PROBLEM STATEMENT —
Check each line of the data for "green", then give the number of lines that have it, without any other words.

┌─ TASK MATERIAL

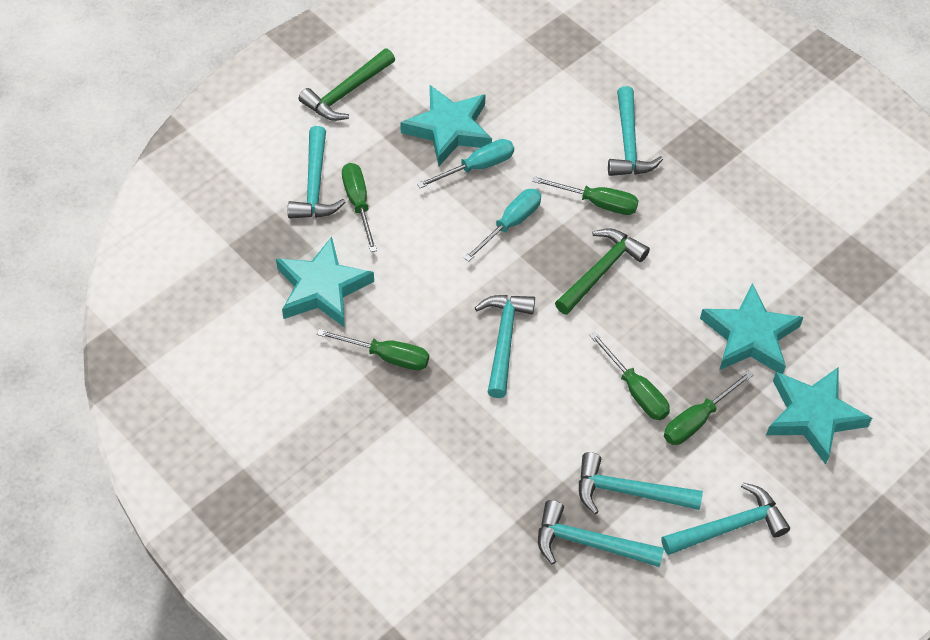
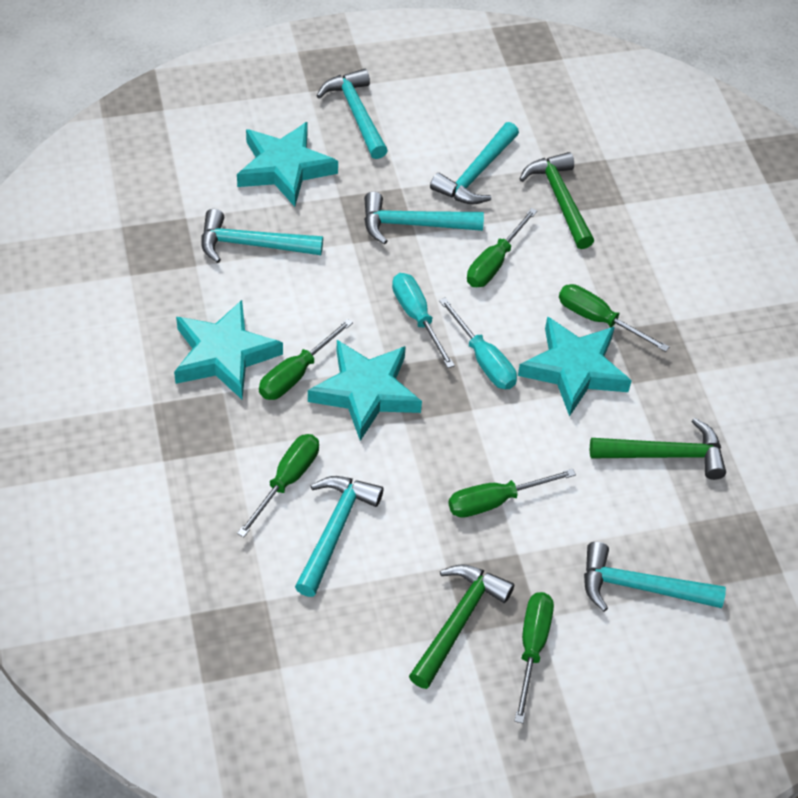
green hammer: 2 -> 3
green screwdriver: 5 -> 6

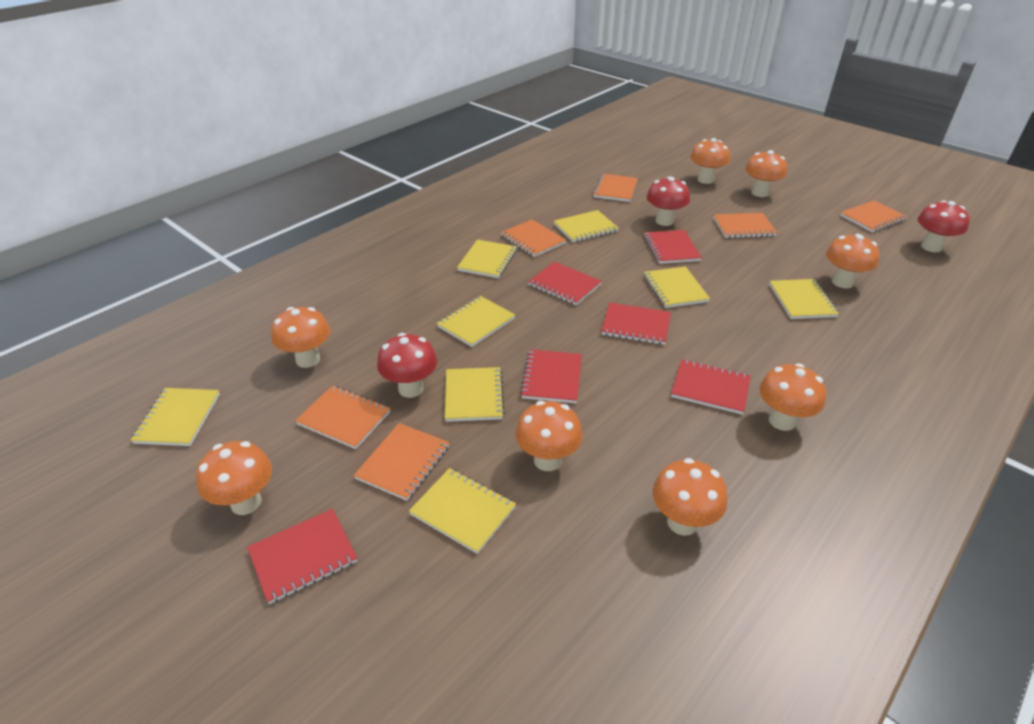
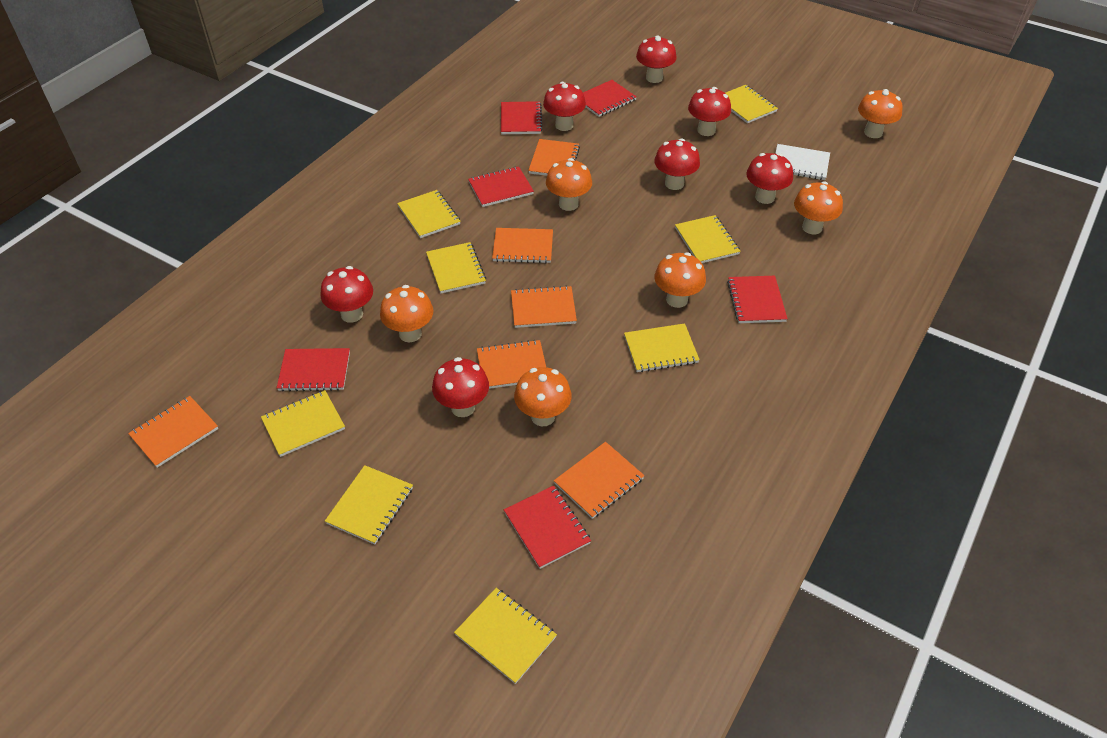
orange mushroom: 8 -> 6
red mushroom: 3 -> 7
white notebook: 0 -> 1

└─

ANSWER TO THIS TASK —
2